[Scene images with change listings]
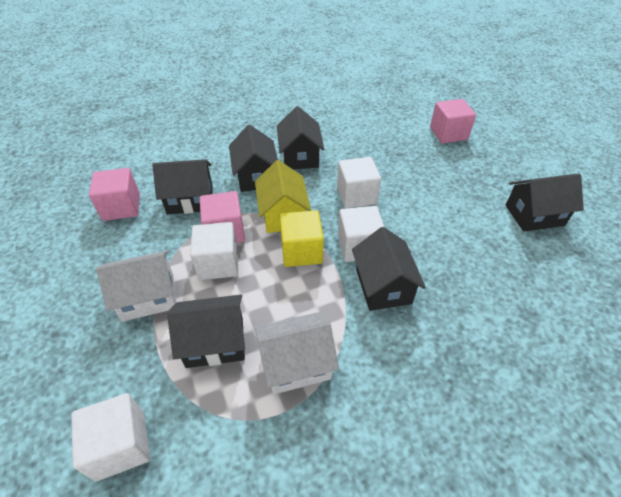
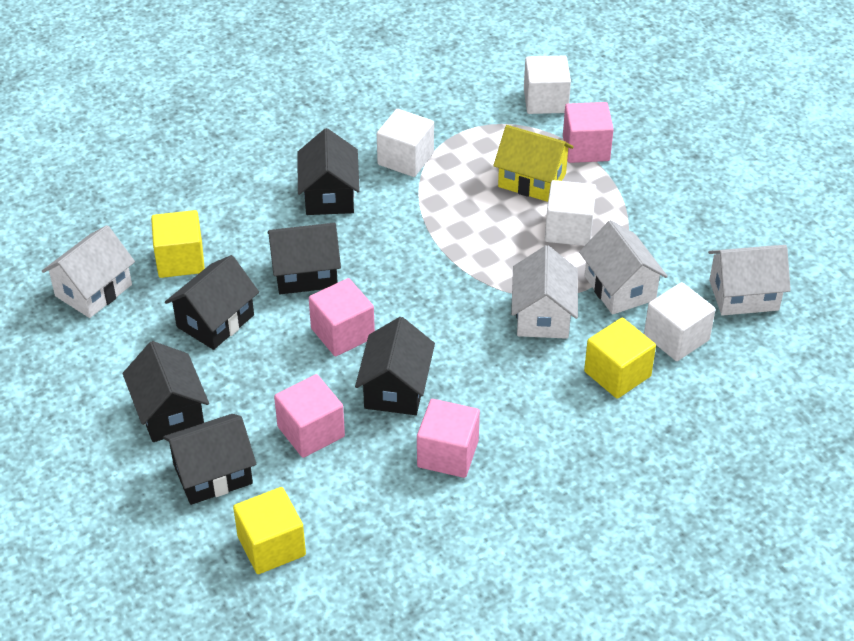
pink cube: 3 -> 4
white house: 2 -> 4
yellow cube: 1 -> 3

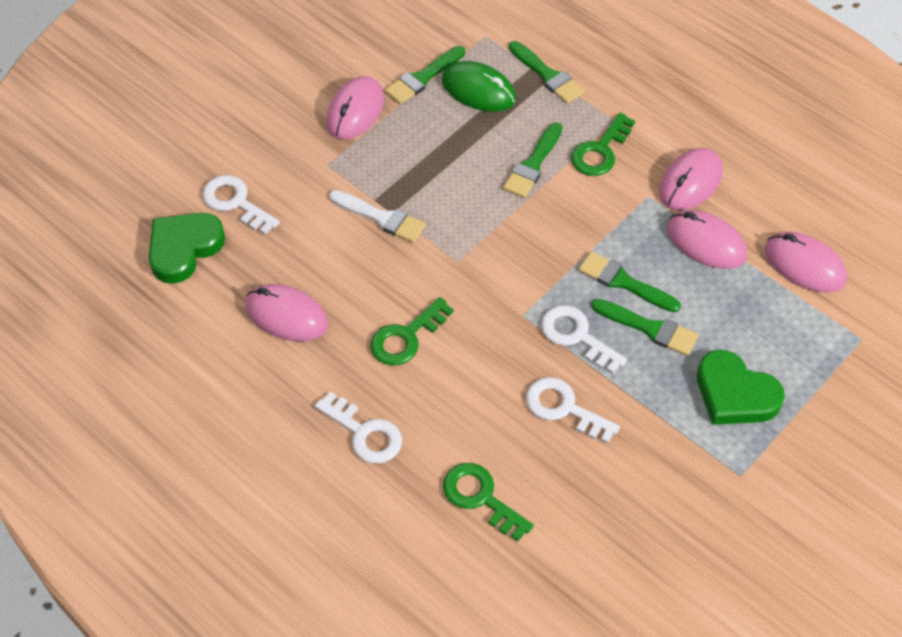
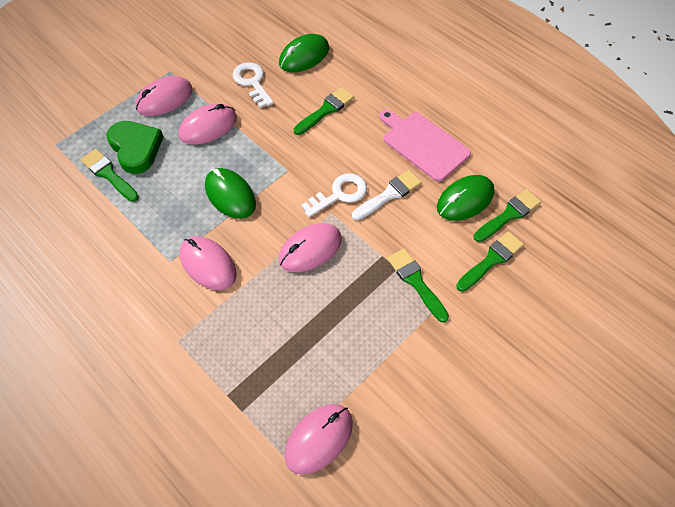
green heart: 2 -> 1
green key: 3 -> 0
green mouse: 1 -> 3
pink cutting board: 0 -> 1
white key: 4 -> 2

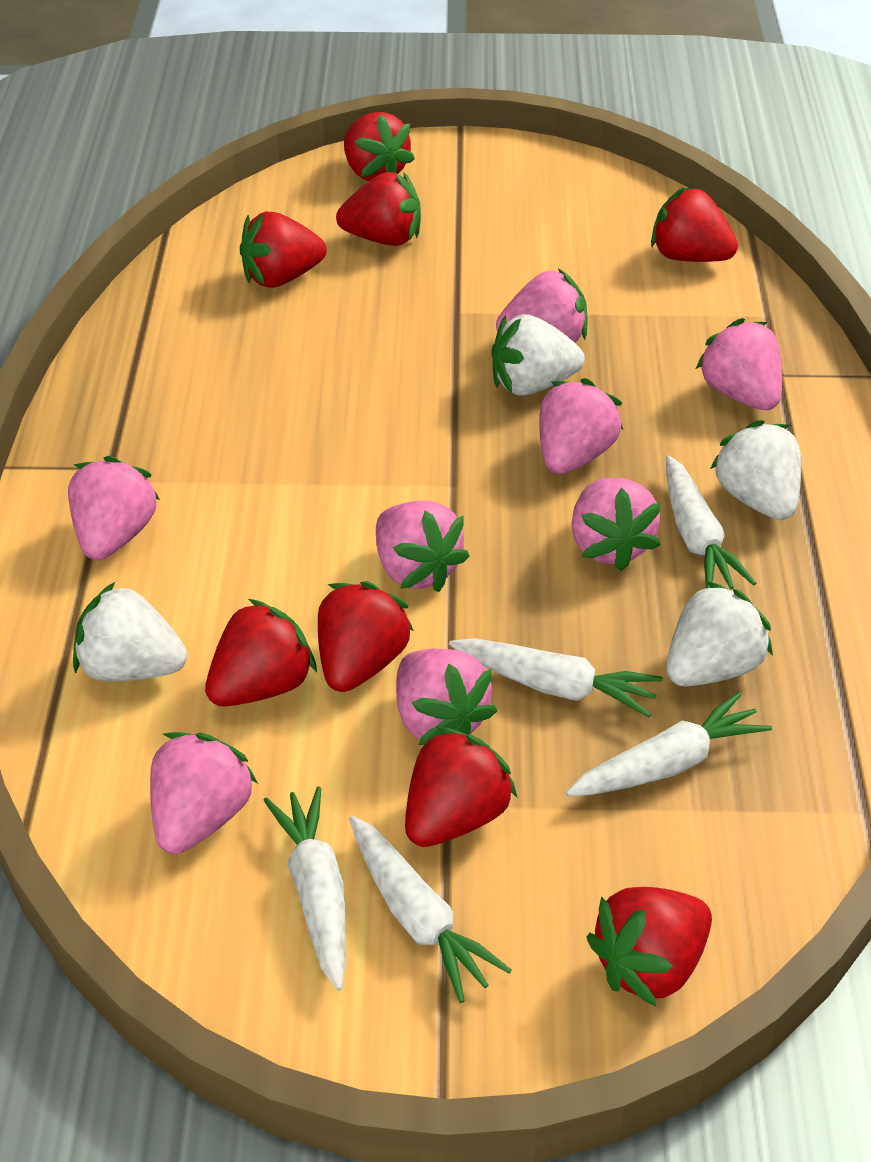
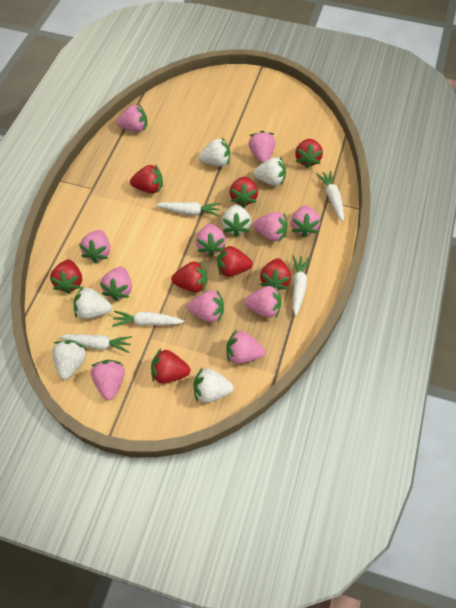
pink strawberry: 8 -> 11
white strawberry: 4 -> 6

§ **Exercise brief**:
Give the number of lines in the entries that hold the word "green", and nothing else.

§ **Completed exercise**:
3